**WHAT YOU SHOULD DO**
Go through the material and copy every line in which "button" appears.

**MATERIAL FOR THIS EXERCISE**
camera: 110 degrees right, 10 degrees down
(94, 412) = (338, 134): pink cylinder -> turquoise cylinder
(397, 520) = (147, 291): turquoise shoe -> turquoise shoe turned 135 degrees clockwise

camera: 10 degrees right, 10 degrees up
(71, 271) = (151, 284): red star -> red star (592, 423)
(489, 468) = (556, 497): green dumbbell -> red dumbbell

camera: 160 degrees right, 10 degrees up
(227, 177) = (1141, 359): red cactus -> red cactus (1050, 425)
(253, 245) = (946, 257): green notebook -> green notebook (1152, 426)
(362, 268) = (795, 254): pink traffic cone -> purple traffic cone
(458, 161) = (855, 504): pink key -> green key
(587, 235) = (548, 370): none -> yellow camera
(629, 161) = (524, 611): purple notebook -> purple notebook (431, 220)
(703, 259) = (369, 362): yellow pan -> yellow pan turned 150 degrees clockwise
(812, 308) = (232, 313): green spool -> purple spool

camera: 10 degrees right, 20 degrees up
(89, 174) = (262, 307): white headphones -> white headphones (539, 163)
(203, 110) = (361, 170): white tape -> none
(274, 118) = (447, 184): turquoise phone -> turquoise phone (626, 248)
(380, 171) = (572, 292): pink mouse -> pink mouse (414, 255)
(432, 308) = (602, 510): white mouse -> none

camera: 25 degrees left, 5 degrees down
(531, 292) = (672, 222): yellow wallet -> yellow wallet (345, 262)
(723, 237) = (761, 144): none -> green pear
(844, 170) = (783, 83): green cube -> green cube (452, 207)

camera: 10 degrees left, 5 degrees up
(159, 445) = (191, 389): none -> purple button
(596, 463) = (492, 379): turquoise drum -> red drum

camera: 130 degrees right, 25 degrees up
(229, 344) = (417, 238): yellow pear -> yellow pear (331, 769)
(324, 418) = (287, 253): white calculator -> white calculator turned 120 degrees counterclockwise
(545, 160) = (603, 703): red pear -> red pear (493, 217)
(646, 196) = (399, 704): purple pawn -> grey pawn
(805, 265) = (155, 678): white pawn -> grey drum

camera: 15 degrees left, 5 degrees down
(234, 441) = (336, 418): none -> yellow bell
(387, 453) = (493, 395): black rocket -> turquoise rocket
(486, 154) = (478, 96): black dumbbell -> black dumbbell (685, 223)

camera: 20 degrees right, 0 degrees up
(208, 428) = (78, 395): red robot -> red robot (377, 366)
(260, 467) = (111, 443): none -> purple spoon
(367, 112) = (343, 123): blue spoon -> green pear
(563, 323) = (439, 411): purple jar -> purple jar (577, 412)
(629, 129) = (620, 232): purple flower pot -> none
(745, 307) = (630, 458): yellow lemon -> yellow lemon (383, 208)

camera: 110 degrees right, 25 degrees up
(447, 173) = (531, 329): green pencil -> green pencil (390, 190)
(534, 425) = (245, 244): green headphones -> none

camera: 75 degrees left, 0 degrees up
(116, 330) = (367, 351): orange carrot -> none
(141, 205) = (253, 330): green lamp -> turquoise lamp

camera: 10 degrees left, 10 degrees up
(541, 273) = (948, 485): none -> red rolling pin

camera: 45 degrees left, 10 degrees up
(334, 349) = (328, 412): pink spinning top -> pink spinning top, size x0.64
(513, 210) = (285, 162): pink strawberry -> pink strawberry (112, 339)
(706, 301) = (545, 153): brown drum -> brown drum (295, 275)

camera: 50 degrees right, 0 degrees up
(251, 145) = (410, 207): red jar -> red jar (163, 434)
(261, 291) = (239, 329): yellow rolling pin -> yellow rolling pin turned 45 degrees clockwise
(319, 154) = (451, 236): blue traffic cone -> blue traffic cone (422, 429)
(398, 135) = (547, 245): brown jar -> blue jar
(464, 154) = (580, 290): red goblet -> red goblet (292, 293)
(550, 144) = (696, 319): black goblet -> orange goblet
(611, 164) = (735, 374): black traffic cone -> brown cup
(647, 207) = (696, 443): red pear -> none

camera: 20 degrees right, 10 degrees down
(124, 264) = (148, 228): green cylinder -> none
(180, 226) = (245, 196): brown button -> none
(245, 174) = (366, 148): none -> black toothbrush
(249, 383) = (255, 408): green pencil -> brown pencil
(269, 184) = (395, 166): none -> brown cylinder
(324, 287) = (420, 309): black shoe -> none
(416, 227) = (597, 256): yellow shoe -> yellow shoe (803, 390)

**SOLUTION TO THE PROBLEM**
(159, 445) = (191, 389): none -> purple button
(180, 226) = (245, 196): brown button -> none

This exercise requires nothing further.